Print the records below once again, exactly as they were given.

Stored data entries
>>>

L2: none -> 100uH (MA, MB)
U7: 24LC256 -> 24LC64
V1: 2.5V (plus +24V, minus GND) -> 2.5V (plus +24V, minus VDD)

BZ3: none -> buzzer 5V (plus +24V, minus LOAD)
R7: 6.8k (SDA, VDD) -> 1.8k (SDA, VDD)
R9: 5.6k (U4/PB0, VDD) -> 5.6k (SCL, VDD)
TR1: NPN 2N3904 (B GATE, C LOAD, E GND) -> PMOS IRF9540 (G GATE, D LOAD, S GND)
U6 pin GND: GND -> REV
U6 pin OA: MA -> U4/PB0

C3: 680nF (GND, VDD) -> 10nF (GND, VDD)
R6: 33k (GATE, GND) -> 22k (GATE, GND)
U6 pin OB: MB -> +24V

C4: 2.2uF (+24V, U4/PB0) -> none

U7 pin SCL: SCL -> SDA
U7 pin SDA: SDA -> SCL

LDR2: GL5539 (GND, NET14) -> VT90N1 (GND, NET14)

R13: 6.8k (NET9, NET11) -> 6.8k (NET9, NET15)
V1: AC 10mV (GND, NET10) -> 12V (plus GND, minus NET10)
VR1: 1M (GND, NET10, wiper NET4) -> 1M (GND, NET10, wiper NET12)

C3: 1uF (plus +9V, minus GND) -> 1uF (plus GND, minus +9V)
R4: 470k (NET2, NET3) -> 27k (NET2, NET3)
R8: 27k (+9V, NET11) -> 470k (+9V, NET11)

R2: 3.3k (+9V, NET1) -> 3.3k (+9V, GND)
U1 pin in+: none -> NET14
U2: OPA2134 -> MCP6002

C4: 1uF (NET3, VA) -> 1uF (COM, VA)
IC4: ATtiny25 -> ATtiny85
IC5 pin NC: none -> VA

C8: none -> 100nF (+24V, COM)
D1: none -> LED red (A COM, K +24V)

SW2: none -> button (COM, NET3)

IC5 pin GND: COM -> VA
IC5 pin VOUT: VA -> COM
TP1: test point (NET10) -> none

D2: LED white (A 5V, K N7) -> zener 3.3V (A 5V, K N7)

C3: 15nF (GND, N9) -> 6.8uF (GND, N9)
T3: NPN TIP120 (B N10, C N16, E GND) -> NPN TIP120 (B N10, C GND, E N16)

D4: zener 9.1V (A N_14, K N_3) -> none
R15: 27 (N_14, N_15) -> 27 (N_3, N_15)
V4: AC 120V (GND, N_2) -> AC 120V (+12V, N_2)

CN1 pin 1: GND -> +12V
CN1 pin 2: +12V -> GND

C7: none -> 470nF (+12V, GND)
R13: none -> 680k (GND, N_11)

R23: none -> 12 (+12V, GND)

<<<

- _Response to the task_
L2: none -> 100uH (MA, MB)
U7: 24LC256 -> 24LC64
V1: 2.5V (plus +24V, minus GND) -> 2.5V (plus +24V, minus VDD)

BZ3: none -> buzzer 5V (plus +24V, minus LOAD)
R7: 6.8k (SDA, VDD) -> 1.8k (SDA, VDD)
R9: 5.6k (U4/PB0, VDD) -> 5.6k (SCL, VDD)
TR1: NPN 2N3904 (B GATE, C LOAD, E GND) -> PMOS IRF9540 (G GATE, D LOAD, S GND)
U6 pin GND: GND -> REV
U6 pin OA: MA -> U4/PB0

C3: 680nF (GND, VDD) -> 10nF (GND, VDD)
R6: 33k (GATE, GND) -> 22k (GATE, GND)
U6 pin OB: MB -> +24V

C4: 2.2uF (+24V, U4/PB0) -> none

U7 pin SCL: SCL -> SDA
U7 pin SDA: SDA -> SCL

LDR2: GL5539 (GND, NET14) -> VT90N1 (GND, NET14)

R13: 6.8k (NET9, NET11) -> 6.8k (NET9, NET15)
V1: AC 10mV (GND, NET10) -> 12V (plus GND, minus NET10)
VR1: 1M (GND, NET10, wiper NET4) -> 1M (GND, NET10, wiper NET12)

C3: 1uF (plus +9V, minus GND) -> 1uF (plus GND, minus +9V)
R4: 470k (NET2, NET3) -> 27k (NET2, NET3)
R8: 27k (+9V, NET11) -> 470k (+9V, NET11)

R2: 3.3k (+9V, NET1) -> 3.3k (+9V, GND)
U1 pin in+: none -> NET14
U2: OPA2134 -> MCP6002

C4: 1uF (NET3, VA) -> 1uF (COM, VA)
IC4: ATtiny25 -> ATtiny85
IC5 pin NC: none -> VA

C8: none -> 100nF (+24V, COM)
D1: none -> LED red (A COM, K +24V)

SW2: none -> button (COM, NET3)

IC5 pin GND: COM -> VA
IC5 pin VOUT: VA -> COM
TP1: test point (NET10) -> none

D2: LED white (A 5V, K N7) -> zener 3.3V (A 5V, K N7)

C3: 15nF (GND, N9) -> 6.8uF (GND, N9)
T3: NPN TIP120 (B N10, C N16, E GND) -> NPN TIP120 (B N10, C GND, E N16)

D4: zener 9.1V (A N_14, K N_3) -> none
R15: 27 (N_14, N_15) -> 27 (N_3, N_15)
V4: AC 120V (GND, N_2) -> AC 120V (+12V, N_2)

CN1 pin 1: GND -> +12V
CN1 pin 2: +12V -> GND

C7: none -> 470nF (+12V, GND)
R13: none -> 680k (GND, N_11)

R23: none -> 12 (+12V, GND)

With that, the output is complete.